=== DATA SUPPLIED ===

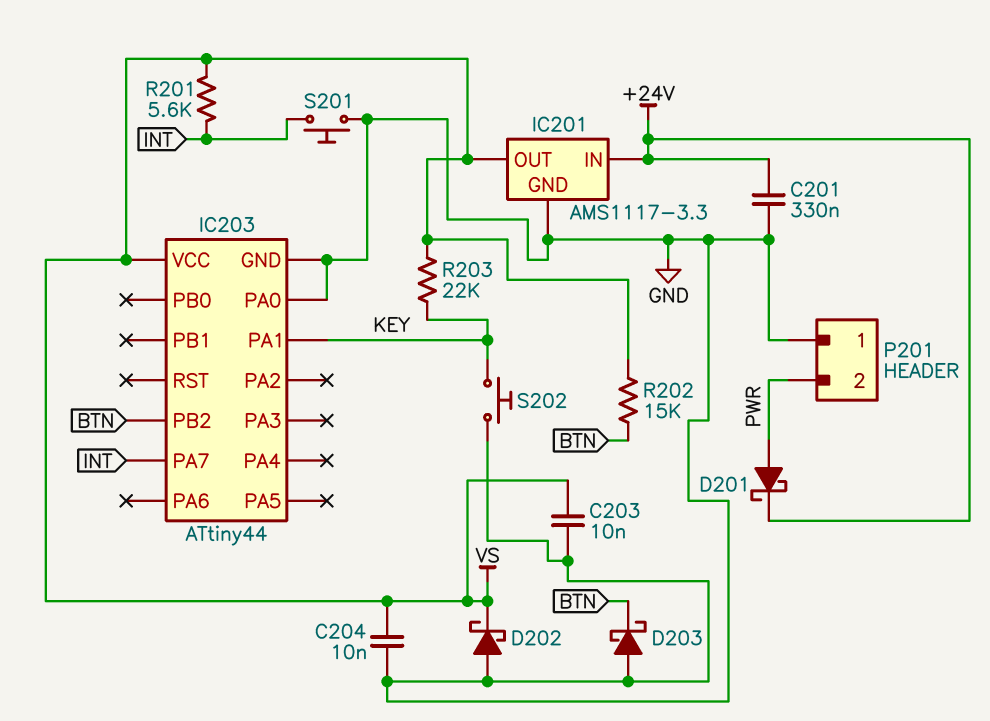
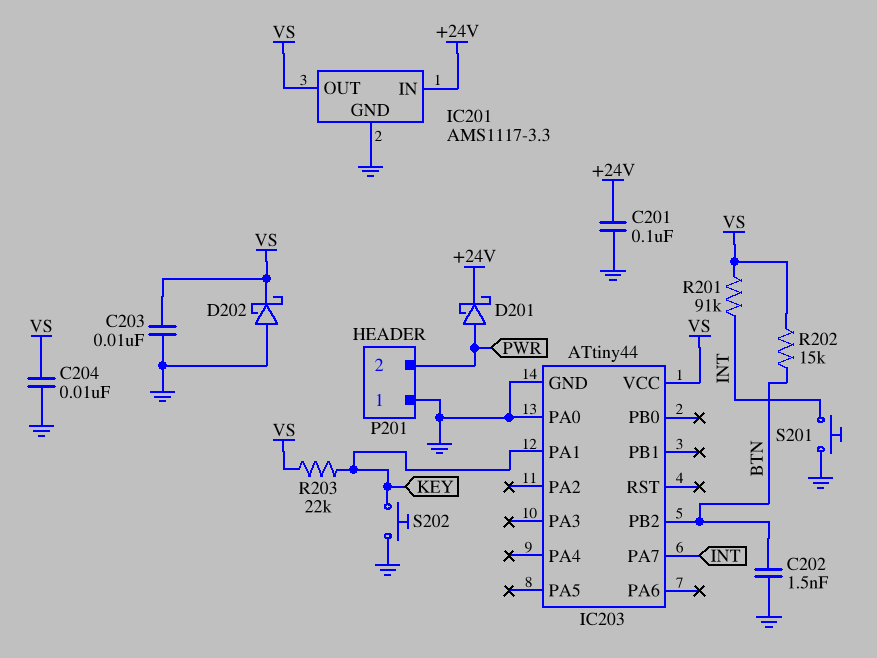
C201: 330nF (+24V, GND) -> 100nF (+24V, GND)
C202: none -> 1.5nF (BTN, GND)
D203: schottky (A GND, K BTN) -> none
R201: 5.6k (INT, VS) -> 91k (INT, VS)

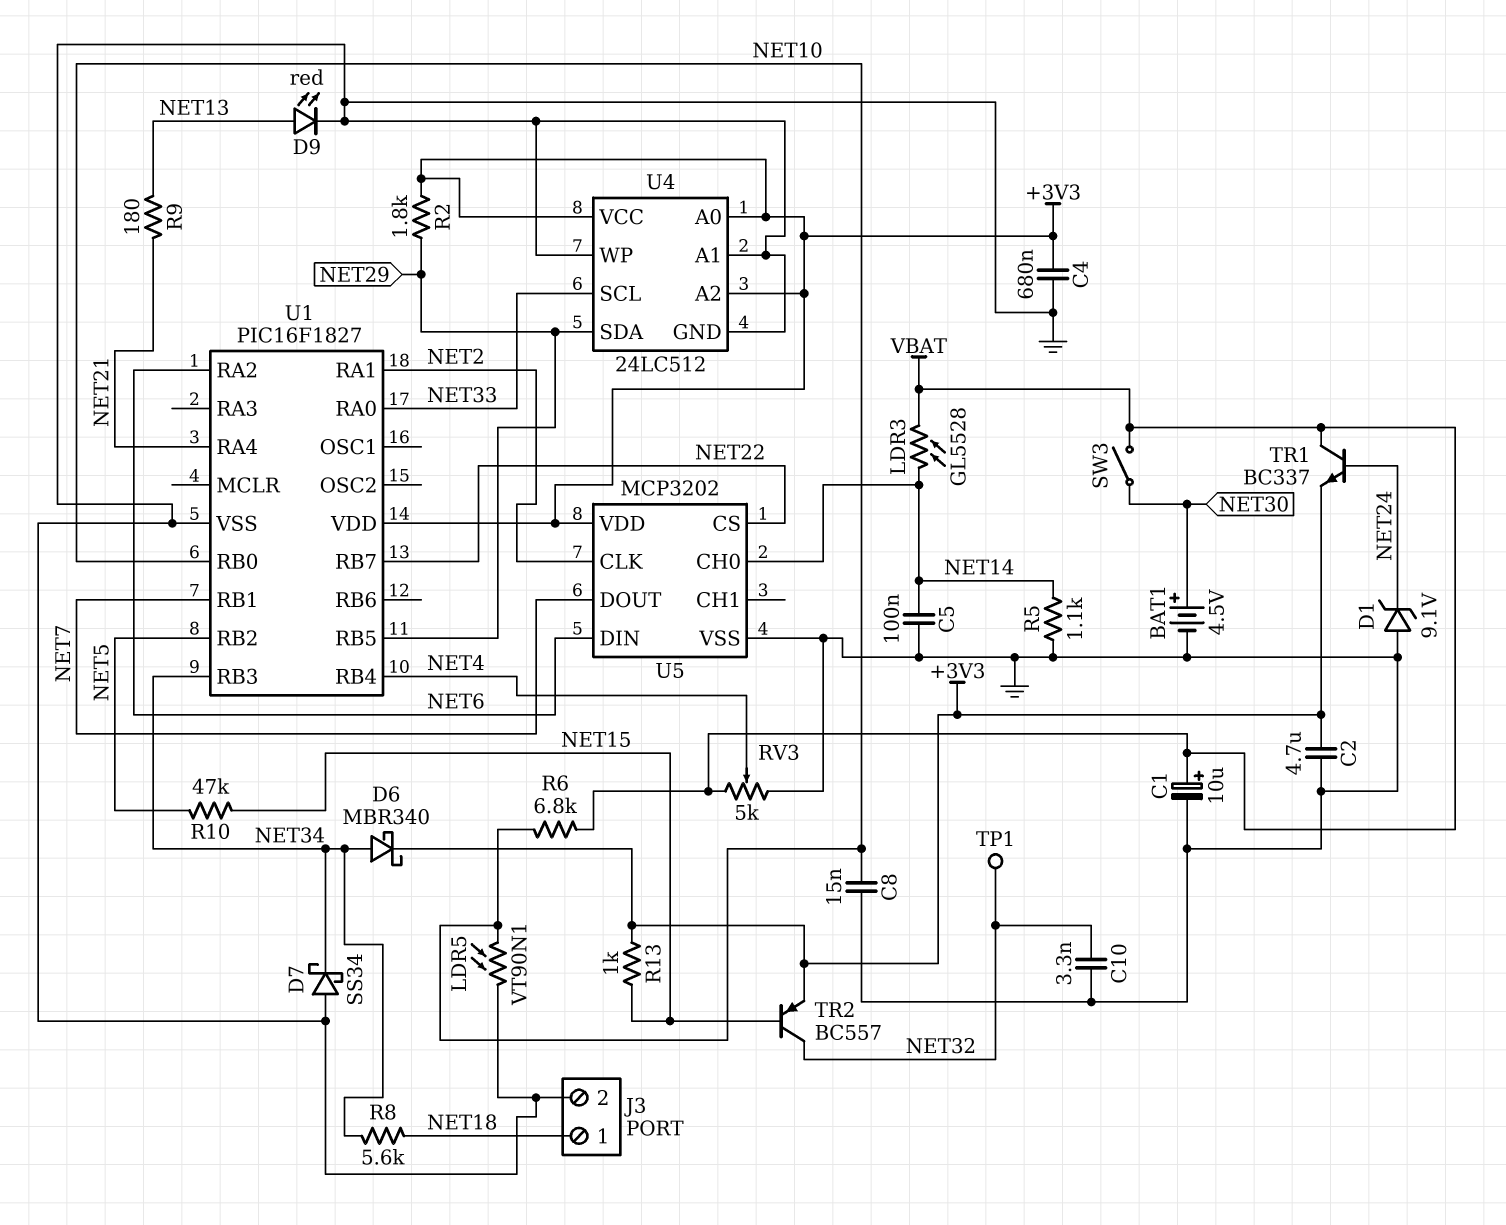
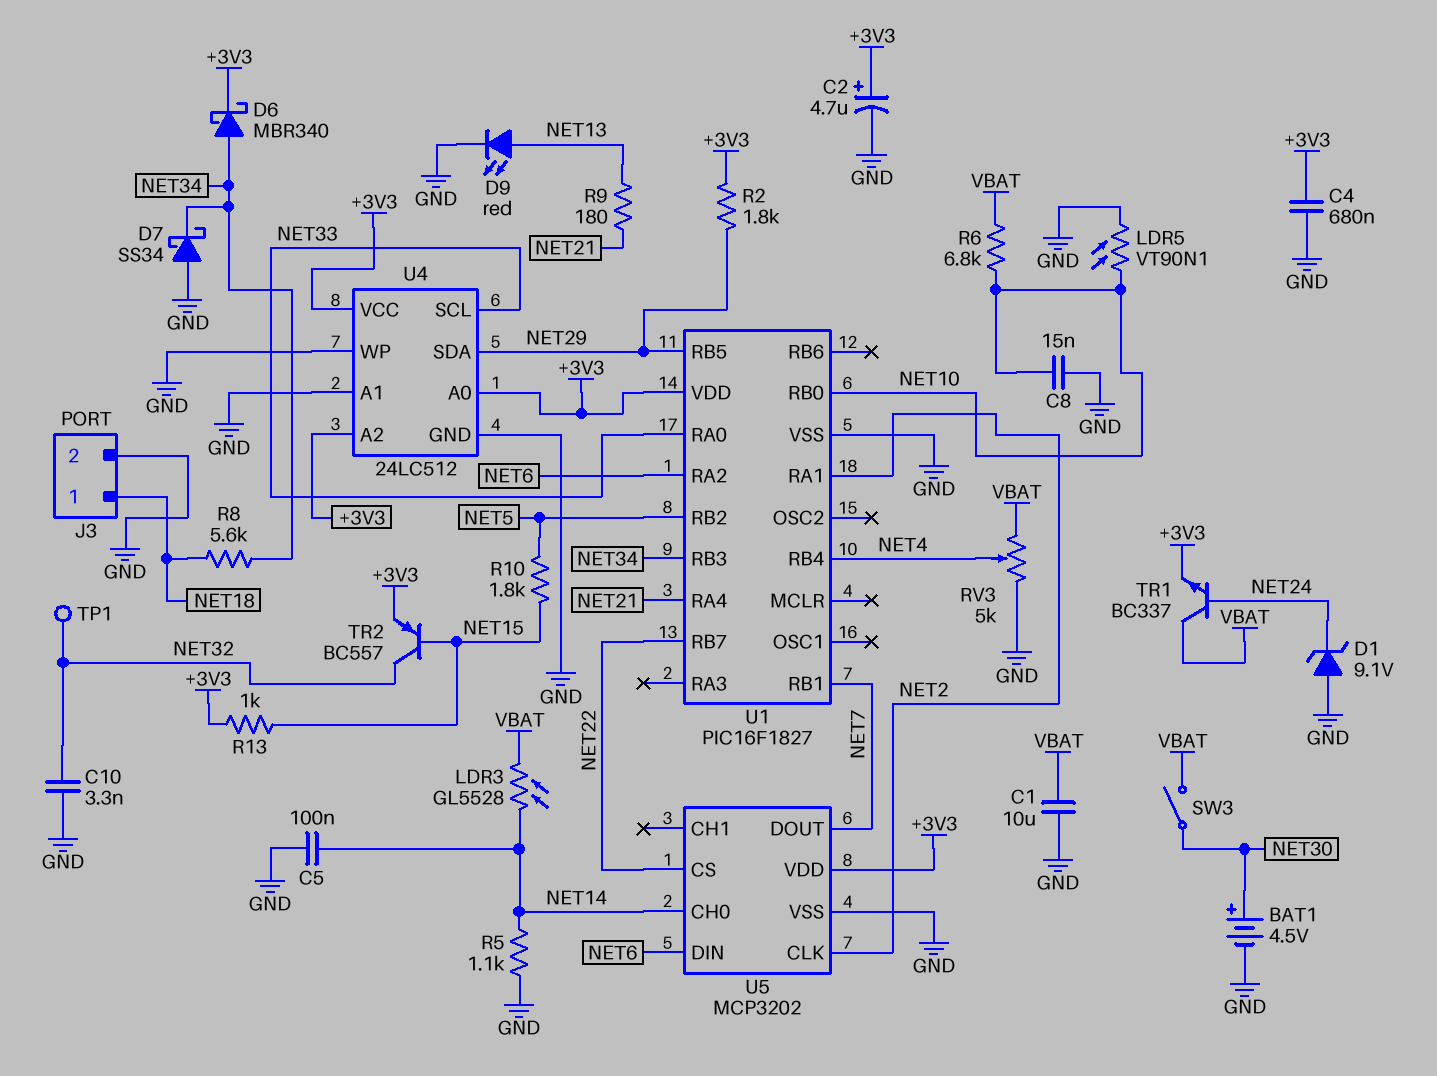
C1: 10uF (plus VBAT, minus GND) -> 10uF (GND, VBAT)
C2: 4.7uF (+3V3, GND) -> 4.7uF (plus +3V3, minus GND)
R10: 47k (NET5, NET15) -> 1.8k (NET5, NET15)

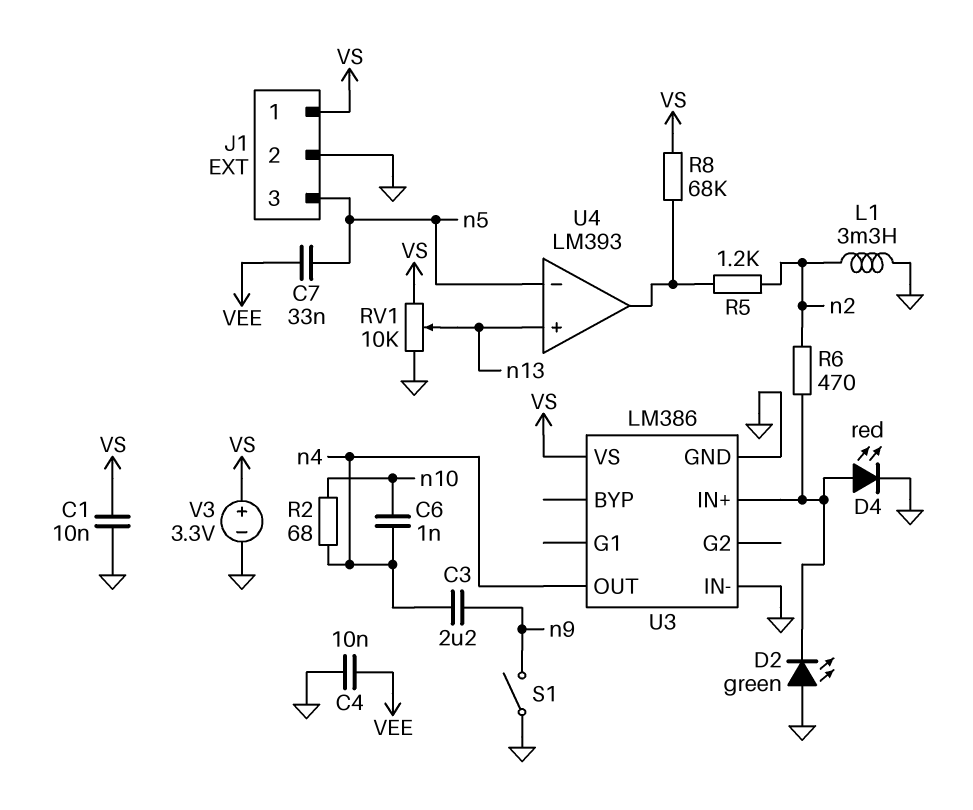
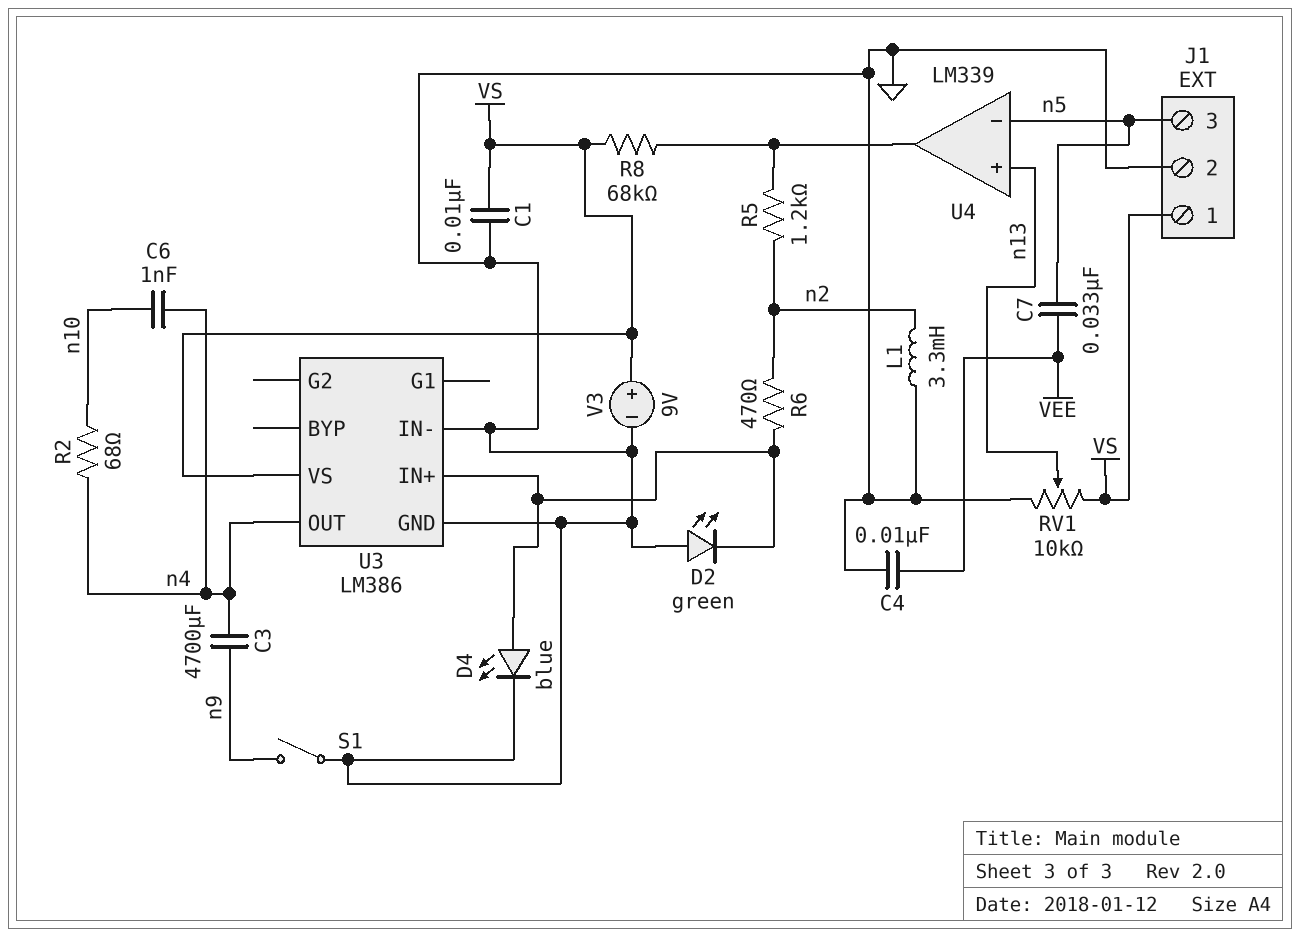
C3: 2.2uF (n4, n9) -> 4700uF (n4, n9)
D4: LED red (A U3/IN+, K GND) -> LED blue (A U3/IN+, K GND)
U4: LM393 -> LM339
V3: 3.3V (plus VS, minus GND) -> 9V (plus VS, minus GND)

===

◆ PROBLEM DESCRIPTION ◆
Write the material above out again exactly. Omit every image.

◆ SOLUTION FOR THIS TASK ◆
C201: 330nF (+24V, GND) -> 100nF (+24V, GND)
C202: none -> 1.5nF (BTN, GND)
D203: schottky (A GND, K BTN) -> none
R201: 5.6k (INT, VS) -> 91k (INT, VS)

C1: 10uF (plus VBAT, minus GND) -> 10uF (GND, VBAT)
C2: 4.7uF (+3V3, GND) -> 4.7uF (plus +3V3, minus GND)
R10: 47k (NET5, NET15) -> 1.8k (NET5, NET15)

C3: 2.2uF (n4, n9) -> 4700uF (n4, n9)
D4: LED red (A U3/IN+, K GND) -> LED blue (A U3/IN+, K GND)
U4: LM393 -> LM339
V3: 3.3V (plus VS, minus GND) -> 9V (plus VS, minus GND)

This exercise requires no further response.